• Problem requirements: Start at the line in the entries below that contains "red brick C7:C9", stop at the line that contains "white brick G11:H11", and output exactly the lines in that span, both ends included.
· · · · ·
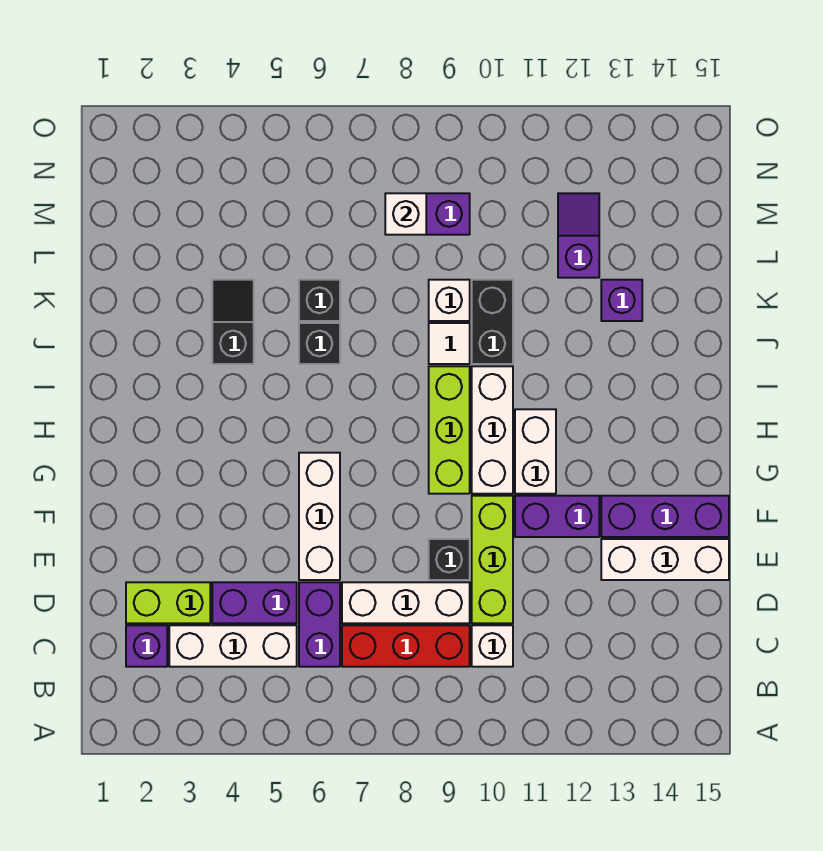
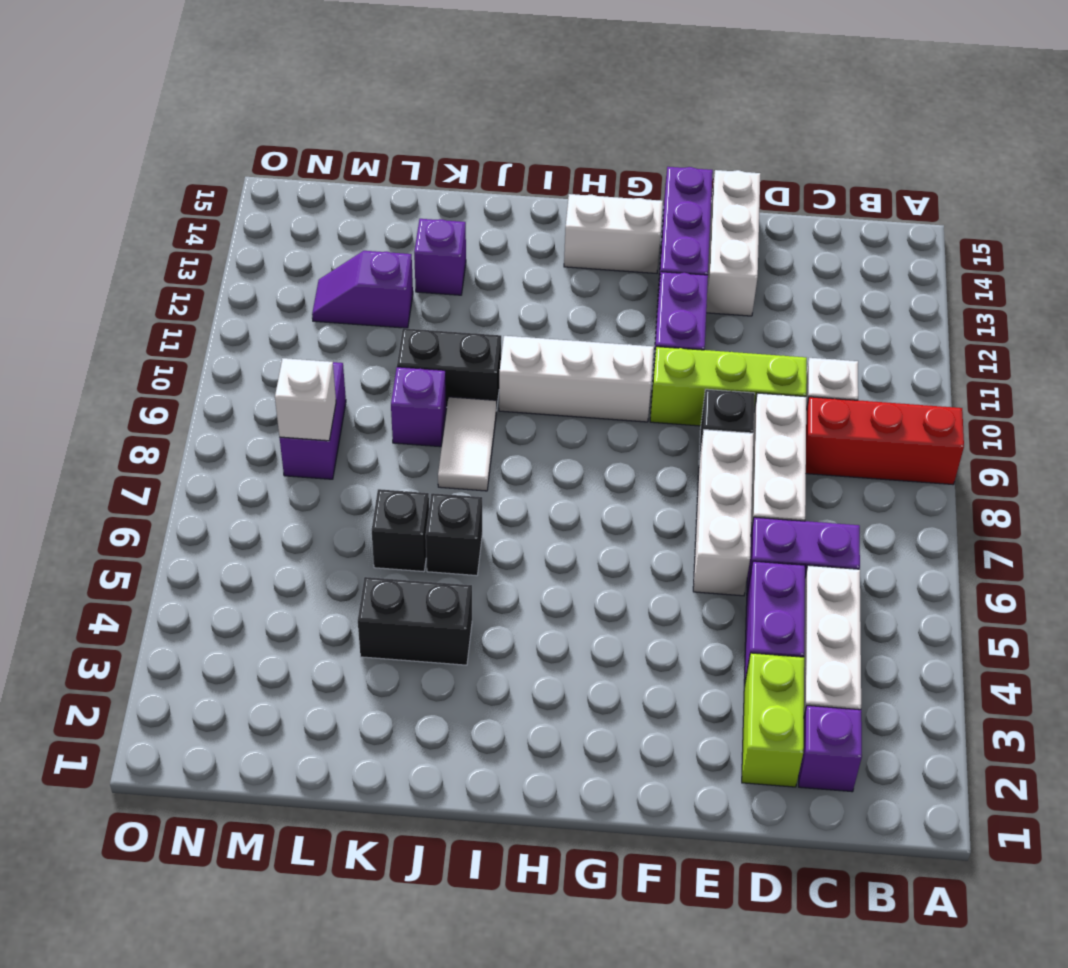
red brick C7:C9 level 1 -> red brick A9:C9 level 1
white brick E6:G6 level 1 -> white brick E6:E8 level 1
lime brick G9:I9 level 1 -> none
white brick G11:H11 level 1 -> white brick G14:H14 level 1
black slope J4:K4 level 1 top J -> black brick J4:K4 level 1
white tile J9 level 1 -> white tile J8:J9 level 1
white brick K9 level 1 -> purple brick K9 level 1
· · · · ·
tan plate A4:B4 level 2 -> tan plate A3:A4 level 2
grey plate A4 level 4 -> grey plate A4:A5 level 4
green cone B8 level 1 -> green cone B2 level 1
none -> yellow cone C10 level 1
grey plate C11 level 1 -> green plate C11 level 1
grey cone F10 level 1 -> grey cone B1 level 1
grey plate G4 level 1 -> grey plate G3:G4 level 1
· · · · ·
• Task answer:
red brick C7:C9 level 1 -> red brick A9:C9 level 1
white brick E6:G6 level 1 -> white brick E6:E8 level 1
lime brick G9:I9 level 1 -> none
white brick G11:H11 level 1 -> white brick G14:H14 level 1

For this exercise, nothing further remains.